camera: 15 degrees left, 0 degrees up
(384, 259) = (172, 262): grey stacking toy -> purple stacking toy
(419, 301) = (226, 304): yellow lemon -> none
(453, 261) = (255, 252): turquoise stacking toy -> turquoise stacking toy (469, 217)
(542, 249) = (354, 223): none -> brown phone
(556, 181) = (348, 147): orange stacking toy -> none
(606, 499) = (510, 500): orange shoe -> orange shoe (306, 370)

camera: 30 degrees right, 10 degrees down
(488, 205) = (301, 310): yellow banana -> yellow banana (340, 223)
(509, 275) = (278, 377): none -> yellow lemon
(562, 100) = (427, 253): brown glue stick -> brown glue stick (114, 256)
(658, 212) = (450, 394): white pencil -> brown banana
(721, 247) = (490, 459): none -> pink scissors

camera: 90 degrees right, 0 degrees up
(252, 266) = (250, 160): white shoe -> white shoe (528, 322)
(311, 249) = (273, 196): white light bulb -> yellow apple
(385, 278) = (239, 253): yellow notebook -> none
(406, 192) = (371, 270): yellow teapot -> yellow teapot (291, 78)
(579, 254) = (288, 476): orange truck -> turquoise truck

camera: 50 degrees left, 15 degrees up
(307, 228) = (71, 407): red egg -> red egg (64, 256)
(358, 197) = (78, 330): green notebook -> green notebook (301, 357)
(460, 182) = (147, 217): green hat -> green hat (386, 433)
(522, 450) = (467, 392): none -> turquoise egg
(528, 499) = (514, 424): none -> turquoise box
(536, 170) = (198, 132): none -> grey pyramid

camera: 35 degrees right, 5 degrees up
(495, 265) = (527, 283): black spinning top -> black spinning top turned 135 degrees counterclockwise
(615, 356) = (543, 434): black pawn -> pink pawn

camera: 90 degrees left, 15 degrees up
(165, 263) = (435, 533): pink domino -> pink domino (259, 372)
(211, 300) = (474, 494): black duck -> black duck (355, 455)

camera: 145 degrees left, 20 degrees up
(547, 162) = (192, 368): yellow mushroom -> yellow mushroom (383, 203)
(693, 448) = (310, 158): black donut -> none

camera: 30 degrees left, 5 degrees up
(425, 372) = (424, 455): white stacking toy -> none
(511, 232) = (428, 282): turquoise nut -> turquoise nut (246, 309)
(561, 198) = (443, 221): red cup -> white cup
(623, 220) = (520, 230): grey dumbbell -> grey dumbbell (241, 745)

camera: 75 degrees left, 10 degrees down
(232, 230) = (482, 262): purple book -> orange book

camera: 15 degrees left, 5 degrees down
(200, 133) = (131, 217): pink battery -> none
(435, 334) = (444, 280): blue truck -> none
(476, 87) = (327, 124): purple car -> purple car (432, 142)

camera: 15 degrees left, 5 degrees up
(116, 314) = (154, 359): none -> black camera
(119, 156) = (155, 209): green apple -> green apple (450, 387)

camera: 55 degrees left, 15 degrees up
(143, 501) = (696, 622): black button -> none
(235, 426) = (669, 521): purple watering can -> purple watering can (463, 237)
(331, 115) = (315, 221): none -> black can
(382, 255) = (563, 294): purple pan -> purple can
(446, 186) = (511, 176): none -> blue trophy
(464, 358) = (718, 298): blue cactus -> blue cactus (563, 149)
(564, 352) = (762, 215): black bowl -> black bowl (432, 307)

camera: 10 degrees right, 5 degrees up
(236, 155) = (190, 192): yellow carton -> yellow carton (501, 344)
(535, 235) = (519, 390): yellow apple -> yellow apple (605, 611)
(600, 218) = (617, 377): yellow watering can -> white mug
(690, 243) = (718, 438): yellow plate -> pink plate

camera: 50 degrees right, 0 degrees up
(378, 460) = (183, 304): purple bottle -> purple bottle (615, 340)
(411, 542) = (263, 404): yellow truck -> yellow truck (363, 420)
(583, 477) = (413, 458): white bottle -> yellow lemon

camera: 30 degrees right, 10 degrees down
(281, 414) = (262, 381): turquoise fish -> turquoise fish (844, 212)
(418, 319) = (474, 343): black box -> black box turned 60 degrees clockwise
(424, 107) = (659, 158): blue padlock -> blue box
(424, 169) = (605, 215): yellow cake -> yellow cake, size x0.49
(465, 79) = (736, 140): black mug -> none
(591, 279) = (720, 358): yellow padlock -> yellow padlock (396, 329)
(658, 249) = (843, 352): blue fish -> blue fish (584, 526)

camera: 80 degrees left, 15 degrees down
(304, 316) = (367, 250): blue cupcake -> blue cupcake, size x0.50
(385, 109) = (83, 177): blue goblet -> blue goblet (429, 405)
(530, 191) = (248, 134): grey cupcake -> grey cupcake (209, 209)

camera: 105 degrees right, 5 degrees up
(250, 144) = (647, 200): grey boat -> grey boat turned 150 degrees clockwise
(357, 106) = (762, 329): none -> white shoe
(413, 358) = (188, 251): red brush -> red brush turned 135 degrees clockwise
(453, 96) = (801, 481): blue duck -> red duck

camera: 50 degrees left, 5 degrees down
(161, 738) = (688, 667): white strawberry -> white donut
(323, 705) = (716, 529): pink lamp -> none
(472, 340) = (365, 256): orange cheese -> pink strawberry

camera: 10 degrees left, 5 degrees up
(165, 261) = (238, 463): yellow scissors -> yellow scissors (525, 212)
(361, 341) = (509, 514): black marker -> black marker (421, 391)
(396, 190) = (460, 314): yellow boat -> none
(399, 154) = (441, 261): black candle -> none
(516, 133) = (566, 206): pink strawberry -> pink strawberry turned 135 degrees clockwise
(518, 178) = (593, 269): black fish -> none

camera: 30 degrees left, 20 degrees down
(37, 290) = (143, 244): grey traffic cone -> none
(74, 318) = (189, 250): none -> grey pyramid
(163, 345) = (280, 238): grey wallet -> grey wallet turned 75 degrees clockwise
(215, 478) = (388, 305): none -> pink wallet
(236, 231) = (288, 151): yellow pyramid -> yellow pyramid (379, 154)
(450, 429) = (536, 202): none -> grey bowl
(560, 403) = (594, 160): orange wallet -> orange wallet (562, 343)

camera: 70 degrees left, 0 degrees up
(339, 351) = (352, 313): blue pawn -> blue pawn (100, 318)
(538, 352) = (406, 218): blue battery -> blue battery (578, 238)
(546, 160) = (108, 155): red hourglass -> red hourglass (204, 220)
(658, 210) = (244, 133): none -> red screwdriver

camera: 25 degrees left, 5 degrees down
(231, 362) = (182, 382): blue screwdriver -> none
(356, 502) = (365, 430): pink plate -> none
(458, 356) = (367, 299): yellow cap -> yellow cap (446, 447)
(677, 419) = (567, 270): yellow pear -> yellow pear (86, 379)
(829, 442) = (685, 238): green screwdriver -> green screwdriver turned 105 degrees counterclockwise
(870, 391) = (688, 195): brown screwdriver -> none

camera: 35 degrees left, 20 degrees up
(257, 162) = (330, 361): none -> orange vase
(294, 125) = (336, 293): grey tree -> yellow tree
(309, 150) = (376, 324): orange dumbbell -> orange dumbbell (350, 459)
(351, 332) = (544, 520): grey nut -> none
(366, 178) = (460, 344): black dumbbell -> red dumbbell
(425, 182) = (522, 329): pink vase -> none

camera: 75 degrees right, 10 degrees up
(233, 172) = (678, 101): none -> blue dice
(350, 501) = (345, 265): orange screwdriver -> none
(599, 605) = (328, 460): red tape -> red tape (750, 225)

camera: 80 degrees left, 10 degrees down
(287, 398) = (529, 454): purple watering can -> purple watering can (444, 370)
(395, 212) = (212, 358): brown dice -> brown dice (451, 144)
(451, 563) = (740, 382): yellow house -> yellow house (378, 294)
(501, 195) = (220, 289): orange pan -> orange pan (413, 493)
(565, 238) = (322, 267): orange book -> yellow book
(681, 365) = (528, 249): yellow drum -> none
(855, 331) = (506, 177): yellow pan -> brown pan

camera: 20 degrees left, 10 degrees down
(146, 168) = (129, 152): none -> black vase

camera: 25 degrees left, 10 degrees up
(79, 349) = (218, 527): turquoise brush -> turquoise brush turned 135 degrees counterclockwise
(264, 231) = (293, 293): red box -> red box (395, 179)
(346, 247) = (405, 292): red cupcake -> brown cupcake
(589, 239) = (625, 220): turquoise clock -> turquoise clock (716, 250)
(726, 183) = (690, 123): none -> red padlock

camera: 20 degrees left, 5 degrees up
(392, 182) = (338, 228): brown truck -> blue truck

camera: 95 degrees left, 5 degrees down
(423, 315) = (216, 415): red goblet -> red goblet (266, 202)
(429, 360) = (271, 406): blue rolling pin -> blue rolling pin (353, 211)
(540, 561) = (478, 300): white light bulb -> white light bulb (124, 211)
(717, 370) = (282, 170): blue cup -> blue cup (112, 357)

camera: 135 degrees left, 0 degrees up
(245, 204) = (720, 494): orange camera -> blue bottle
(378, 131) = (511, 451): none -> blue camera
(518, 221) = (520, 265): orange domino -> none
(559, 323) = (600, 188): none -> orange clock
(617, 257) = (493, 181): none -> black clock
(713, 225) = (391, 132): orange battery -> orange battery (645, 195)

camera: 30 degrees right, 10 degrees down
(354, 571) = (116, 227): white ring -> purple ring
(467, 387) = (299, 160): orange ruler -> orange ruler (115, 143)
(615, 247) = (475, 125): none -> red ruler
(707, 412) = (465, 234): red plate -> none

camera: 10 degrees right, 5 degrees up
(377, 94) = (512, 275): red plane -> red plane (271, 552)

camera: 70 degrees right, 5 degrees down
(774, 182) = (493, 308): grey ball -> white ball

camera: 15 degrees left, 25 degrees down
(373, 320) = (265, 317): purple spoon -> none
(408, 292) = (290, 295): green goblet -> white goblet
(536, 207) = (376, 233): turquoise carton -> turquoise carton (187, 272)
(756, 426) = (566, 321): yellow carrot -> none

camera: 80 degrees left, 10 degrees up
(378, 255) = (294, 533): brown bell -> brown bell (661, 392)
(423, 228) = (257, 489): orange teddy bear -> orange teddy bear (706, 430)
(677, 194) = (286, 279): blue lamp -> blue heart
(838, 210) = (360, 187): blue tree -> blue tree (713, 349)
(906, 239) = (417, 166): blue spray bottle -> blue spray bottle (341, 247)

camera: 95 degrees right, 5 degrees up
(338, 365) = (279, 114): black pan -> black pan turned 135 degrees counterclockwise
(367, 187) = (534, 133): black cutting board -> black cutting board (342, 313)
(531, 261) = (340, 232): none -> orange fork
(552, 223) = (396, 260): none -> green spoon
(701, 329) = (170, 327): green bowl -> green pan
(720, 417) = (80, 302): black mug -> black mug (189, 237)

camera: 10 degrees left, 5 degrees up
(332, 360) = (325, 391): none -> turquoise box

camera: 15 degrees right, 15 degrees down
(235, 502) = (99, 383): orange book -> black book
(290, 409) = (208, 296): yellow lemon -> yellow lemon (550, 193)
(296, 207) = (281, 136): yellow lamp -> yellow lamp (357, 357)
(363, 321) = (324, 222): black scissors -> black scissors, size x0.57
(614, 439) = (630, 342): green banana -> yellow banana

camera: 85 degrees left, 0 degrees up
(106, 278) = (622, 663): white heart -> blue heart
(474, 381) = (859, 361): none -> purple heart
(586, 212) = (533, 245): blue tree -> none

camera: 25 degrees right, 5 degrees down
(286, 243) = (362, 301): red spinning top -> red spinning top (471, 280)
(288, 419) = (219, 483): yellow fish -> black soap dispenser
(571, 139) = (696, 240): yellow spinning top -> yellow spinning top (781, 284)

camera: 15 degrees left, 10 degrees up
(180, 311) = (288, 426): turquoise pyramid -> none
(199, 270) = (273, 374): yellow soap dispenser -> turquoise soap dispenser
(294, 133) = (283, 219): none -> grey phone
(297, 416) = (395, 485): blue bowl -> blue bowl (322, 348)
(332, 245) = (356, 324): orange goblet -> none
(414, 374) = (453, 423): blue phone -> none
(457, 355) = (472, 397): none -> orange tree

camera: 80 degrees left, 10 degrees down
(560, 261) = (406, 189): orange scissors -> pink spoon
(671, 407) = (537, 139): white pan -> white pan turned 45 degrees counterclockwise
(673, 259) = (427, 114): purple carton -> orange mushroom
:::
● **WHAT TO PRODUCE**
Would you print exactly and only the lines of the material above that run from the line with "camera: 30 degrees left, 20 degrees down" through the line with "(294, 125) = (336, 293): grey", both included?

● **WRITTEN RESPONSE**
camera: 30 degrees left, 20 degrees down
(37, 290) = (143, 244): grey traffic cone -> none
(74, 318) = (189, 250): none -> grey pyramid
(163, 345) = (280, 238): grey wallet -> grey wallet turned 75 degrees clockwise
(215, 478) = (388, 305): none -> pink wallet
(236, 231) = (288, 151): yellow pyramid -> yellow pyramid (379, 154)
(450, 429) = (536, 202): none -> grey bowl
(560, 403) = (594, 160): orange wallet -> orange wallet (562, 343)

camera: 70 degrees left, 0 degrees up
(339, 351) = (352, 313): blue pawn -> blue pawn (100, 318)
(538, 352) = (406, 218): blue battery -> blue battery (578, 238)
(546, 160) = (108, 155): red hourglass -> red hourglass (204, 220)
(658, 210) = (244, 133): none -> red screwdriver

camera: 25 degrees left, 5 degrees down
(231, 362) = (182, 382): blue screwdriver -> none
(356, 502) = (365, 430): pink plate -> none
(458, 356) = (367, 299): yellow cap -> yellow cap (446, 447)
(677, 419) = (567, 270): yellow pear -> yellow pear (86, 379)
(829, 442) = (685, 238): green screwdriver -> green screwdriver turned 105 degrees counterclockwise
(870, 391) = (688, 195): brown screwdriver -> none

camera: 35 degrees left, 20 degrees up
(257, 162) = (330, 361): none -> orange vase
(294, 125) = (336, 293): grey tree -> yellow tree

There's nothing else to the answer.